- _To do_:
From the listing below, copy only the lines from the line that contains "none -> blue plate D8:I8 level 1" to the line that contains "none -> lime plate A3 level 1", counting those two lines as part of the copy.

---------------

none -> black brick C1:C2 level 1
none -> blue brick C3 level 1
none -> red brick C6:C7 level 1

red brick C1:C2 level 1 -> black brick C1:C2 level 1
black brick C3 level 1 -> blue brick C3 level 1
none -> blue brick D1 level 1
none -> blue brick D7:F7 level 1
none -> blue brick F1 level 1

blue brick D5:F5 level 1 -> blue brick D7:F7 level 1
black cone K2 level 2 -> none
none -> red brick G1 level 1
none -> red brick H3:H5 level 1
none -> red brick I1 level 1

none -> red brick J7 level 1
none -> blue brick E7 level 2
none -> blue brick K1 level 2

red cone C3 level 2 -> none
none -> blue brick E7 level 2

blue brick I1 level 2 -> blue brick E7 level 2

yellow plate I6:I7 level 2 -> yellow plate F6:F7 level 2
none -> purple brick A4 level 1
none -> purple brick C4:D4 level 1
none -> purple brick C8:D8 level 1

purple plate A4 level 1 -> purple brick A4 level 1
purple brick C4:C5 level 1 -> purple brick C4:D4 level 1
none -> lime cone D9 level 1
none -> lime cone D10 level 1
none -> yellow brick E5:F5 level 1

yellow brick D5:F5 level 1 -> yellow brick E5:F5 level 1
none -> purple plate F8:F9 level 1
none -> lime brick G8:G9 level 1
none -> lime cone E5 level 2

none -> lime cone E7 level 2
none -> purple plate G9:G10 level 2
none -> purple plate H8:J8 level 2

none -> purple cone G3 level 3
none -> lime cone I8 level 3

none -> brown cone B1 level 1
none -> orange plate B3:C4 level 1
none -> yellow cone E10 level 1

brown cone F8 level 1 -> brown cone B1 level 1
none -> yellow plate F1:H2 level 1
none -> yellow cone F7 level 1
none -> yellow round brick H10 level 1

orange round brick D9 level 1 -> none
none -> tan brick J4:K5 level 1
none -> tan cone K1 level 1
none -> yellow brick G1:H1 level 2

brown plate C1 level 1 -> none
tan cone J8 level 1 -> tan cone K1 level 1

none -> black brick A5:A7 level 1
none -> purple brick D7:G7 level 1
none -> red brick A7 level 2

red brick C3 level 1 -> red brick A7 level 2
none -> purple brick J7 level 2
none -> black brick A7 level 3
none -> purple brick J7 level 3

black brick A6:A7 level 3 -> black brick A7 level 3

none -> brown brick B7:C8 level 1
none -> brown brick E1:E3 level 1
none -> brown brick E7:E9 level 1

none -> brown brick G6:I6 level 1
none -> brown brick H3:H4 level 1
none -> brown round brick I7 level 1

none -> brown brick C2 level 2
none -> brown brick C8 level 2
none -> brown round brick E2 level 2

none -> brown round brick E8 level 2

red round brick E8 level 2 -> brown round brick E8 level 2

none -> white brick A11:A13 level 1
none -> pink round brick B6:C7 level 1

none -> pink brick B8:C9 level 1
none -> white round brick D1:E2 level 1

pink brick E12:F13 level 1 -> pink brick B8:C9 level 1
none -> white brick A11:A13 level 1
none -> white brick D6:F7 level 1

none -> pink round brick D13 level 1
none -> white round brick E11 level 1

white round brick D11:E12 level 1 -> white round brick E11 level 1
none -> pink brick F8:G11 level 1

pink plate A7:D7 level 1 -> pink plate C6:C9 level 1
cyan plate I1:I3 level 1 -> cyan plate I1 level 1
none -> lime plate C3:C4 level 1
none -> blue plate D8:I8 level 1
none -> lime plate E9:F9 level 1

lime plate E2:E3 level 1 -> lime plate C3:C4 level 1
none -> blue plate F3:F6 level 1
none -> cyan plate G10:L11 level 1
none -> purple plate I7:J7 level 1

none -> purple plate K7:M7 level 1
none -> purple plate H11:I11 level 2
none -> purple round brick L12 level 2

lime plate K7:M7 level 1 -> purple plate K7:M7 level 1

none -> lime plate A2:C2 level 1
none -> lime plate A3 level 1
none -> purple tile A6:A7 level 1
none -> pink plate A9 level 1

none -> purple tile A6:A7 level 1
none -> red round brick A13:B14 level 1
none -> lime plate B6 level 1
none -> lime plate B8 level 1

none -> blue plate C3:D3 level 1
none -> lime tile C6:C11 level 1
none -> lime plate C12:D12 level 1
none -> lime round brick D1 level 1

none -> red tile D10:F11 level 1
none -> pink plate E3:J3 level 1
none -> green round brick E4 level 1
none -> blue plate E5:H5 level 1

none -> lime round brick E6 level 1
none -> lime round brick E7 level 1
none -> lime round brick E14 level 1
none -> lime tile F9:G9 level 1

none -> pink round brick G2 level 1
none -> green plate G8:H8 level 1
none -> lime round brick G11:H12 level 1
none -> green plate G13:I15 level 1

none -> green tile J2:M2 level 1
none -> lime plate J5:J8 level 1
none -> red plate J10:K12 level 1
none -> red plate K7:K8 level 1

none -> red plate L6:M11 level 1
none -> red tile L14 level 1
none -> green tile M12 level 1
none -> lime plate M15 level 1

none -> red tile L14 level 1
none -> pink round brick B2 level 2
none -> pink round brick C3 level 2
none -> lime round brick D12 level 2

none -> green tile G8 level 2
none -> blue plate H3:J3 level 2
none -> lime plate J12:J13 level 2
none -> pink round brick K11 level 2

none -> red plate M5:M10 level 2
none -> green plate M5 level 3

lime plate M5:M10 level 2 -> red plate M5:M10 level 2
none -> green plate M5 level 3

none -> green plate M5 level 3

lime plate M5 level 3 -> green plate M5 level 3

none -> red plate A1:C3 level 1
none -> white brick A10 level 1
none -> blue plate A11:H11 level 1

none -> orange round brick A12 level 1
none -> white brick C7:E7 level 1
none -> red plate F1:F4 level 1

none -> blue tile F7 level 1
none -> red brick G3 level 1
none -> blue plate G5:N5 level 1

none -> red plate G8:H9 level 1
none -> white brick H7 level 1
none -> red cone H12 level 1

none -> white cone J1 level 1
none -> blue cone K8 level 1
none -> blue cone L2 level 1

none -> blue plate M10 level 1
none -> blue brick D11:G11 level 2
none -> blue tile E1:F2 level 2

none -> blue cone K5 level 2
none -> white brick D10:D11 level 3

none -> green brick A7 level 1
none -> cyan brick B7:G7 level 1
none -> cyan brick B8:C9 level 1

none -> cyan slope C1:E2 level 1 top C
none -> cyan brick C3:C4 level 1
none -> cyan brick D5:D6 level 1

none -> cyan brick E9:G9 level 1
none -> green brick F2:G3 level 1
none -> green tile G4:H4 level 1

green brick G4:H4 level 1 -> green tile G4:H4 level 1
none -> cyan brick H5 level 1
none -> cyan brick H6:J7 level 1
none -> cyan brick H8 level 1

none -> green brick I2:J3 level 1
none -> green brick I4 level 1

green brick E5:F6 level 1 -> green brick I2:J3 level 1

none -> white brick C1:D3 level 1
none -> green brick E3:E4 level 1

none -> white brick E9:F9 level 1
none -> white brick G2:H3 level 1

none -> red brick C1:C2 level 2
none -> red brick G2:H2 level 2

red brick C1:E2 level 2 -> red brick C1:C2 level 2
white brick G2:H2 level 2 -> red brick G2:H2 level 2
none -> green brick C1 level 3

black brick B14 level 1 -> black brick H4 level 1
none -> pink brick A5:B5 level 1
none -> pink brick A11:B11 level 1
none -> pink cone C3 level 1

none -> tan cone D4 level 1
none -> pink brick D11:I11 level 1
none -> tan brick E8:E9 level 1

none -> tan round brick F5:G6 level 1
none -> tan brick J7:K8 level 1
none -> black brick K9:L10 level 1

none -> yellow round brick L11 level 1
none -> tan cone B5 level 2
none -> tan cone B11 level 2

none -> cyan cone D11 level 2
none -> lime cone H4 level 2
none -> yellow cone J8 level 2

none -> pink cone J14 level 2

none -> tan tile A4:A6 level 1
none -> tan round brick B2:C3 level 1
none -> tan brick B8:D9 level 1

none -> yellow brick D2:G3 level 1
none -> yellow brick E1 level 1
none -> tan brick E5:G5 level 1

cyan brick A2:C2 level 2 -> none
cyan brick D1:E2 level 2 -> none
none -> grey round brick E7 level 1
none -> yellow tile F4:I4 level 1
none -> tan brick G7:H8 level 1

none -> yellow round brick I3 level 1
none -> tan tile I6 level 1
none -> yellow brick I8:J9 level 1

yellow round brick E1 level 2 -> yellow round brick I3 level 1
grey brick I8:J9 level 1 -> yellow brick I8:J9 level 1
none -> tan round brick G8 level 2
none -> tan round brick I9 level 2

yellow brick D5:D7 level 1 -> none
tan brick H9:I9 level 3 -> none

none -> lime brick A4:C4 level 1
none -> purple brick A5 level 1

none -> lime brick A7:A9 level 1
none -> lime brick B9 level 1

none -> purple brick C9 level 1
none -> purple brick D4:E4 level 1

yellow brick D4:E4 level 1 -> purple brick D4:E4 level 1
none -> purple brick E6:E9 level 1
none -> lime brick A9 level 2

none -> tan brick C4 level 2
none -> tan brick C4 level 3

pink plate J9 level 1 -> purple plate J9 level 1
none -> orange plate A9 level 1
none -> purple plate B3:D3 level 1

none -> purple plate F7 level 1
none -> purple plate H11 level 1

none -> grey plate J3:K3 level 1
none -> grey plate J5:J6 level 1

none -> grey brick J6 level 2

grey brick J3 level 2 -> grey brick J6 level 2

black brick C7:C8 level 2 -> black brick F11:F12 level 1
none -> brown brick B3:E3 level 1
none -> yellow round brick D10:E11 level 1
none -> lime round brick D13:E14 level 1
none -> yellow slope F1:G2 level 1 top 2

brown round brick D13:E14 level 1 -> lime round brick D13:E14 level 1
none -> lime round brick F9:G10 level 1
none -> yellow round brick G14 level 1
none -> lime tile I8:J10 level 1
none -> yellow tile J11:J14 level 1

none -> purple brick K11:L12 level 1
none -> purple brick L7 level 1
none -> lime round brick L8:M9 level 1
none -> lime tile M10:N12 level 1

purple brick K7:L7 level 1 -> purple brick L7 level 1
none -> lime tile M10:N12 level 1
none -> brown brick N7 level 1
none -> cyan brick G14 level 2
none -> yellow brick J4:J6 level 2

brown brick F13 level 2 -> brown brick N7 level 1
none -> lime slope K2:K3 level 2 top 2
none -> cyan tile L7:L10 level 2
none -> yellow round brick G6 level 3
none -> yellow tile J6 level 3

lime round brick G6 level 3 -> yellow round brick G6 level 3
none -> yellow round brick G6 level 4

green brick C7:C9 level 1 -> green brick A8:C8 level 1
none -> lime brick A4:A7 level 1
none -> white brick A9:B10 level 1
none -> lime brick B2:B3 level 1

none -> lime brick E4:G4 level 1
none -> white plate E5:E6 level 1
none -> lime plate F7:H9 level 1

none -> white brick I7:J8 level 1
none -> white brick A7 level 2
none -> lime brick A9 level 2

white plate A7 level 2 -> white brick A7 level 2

---------------

- _Response to this task_:
none -> blue plate D8:I8 level 1
none -> lime plate E9:F9 level 1

lime plate E2:E3 level 1 -> lime plate C3:C4 level 1
none -> blue plate F3:F6 level 1
none -> cyan plate G10:L11 level 1
none -> purple plate I7:J7 level 1

none -> purple plate K7:M7 level 1
none -> purple plate H11:I11 level 2
none -> purple round brick L12 level 2

lime plate K7:M7 level 1 -> purple plate K7:M7 level 1

none -> lime plate A2:C2 level 1
none -> lime plate A3 level 1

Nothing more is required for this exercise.